Study material:
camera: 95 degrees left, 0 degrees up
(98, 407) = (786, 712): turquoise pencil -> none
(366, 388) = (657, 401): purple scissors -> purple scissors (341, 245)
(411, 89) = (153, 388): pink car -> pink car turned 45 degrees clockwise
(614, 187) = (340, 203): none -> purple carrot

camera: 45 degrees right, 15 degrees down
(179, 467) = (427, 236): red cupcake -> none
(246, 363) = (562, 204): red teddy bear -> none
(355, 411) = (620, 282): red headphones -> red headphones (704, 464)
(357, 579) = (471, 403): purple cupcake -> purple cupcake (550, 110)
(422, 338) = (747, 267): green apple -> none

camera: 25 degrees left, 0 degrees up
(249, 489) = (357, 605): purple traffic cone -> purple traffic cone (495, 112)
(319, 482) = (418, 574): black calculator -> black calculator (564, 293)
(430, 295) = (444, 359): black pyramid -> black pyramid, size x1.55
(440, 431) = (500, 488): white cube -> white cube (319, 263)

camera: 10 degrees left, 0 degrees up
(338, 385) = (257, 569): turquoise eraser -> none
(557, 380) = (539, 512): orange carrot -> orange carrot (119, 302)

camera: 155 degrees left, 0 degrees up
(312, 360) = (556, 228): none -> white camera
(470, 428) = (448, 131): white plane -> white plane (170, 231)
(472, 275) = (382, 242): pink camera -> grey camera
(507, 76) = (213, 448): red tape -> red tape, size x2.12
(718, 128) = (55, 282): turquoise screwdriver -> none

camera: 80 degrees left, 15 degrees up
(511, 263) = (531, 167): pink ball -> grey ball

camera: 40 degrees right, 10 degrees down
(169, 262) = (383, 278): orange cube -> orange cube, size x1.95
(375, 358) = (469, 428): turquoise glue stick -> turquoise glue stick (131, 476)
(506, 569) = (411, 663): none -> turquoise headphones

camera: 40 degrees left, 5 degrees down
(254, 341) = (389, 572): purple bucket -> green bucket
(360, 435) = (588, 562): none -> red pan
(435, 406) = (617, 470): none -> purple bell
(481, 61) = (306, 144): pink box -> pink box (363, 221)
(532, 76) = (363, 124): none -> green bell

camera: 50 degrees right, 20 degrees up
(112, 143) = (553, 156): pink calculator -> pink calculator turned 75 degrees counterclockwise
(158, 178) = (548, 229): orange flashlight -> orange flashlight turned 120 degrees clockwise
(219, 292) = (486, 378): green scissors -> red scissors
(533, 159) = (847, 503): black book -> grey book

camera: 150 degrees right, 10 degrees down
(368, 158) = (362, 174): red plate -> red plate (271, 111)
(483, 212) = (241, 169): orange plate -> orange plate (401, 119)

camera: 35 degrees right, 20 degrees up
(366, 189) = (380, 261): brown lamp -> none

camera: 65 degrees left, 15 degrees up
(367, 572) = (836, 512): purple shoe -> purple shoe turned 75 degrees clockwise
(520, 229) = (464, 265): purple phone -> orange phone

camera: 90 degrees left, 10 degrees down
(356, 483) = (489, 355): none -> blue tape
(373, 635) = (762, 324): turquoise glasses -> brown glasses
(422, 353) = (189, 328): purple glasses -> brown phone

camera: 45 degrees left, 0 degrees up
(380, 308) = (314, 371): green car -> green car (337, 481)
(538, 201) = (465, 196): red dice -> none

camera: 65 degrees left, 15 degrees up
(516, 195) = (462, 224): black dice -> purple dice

Try it:
In full and without alteration, write out each record.

Written answer:
camera: 95 degrees left, 0 degrees up
(98, 407) = (786, 712): turquoise pencil -> none
(366, 388) = (657, 401): purple scissors -> purple scissors (341, 245)
(411, 89) = (153, 388): pink car -> pink car turned 45 degrees clockwise
(614, 187) = (340, 203): none -> purple carrot

camera: 45 degrees right, 15 degrees down
(179, 467) = (427, 236): red cupcake -> none
(246, 363) = (562, 204): red teddy bear -> none
(355, 411) = (620, 282): red headphones -> red headphones (704, 464)
(357, 579) = (471, 403): purple cupcake -> purple cupcake (550, 110)
(422, 338) = (747, 267): green apple -> none

camera: 25 degrees left, 0 degrees up
(249, 489) = (357, 605): purple traffic cone -> purple traffic cone (495, 112)
(319, 482) = (418, 574): black calculator -> black calculator (564, 293)
(430, 295) = (444, 359): black pyramid -> black pyramid, size x1.55
(440, 431) = (500, 488): white cube -> white cube (319, 263)

camera: 10 degrees left, 0 degrees up
(338, 385) = (257, 569): turquoise eraser -> none
(557, 380) = (539, 512): orange carrot -> orange carrot (119, 302)

camera: 155 degrees left, 0 degrees up
(312, 360) = (556, 228): none -> white camera
(470, 428) = (448, 131): white plane -> white plane (170, 231)
(472, 275) = (382, 242): pink camera -> grey camera
(507, 76) = (213, 448): red tape -> red tape, size x2.12
(718, 128) = (55, 282): turquoise screwdriver -> none

camera: 80 degrees left, 15 degrees up
(511, 263) = (531, 167): pink ball -> grey ball

camera: 40 degrees right, 10 degrees down
(169, 262) = (383, 278): orange cube -> orange cube, size x1.95
(375, 358) = (469, 428): turquoise glue stick -> turquoise glue stick (131, 476)
(506, 569) = (411, 663): none -> turquoise headphones

camera: 40 degrees left, 5 degrees down
(254, 341) = (389, 572): purple bucket -> green bucket
(360, 435) = (588, 562): none -> red pan
(435, 406) = (617, 470): none -> purple bell
(481, 61) = (306, 144): pink box -> pink box (363, 221)
(532, 76) = (363, 124): none -> green bell

camera: 50 degrees right, 20 degrees up
(112, 143) = (553, 156): pink calculator -> pink calculator turned 75 degrees counterclockwise
(158, 178) = (548, 229): orange flashlight -> orange flashlight turned 120 degrees clockwise
(219, 292) = (486, 378): green scissors -> red scissors
(533, 159) = (847, 503): black book -> grey book

camera: 150 degrees right, 10 degrees down
(368, 158) = (362, 174): red plate -> red plate (271, 111)
(483, 212) = (241, 169): orange plate -> orange plate (401, 119)

camera: 35 degrees right, 20 degrees up
(366, 189) = (380, 261): brown lamp -> none

camera: 65 degrees left, 15 degrees up
(367, 572) = (836, 512): purple shoe -> purple shoe turned 75 degrees clockwise
(520, 229) = (464, 265): purple phone -> orange phone

camera: 90 degrees left, 10 degrees down
(356, 483) = (489, 355): none -> blue tape
(373, 635) = (762, 324): turquoise glasses -> brown glasses
(422, 353) = (189, 328): purple glasses -> brown phone

camera: 45 degrees left, 0 degrees up
(380, 308) = (314, 371): green car -> green car (337, 481)
(538, 201) = (465, 196): red dice -> none

camera: 65 degrees left, 15 degrees up
(516, 195) = (462, 224): black dice -> purple dice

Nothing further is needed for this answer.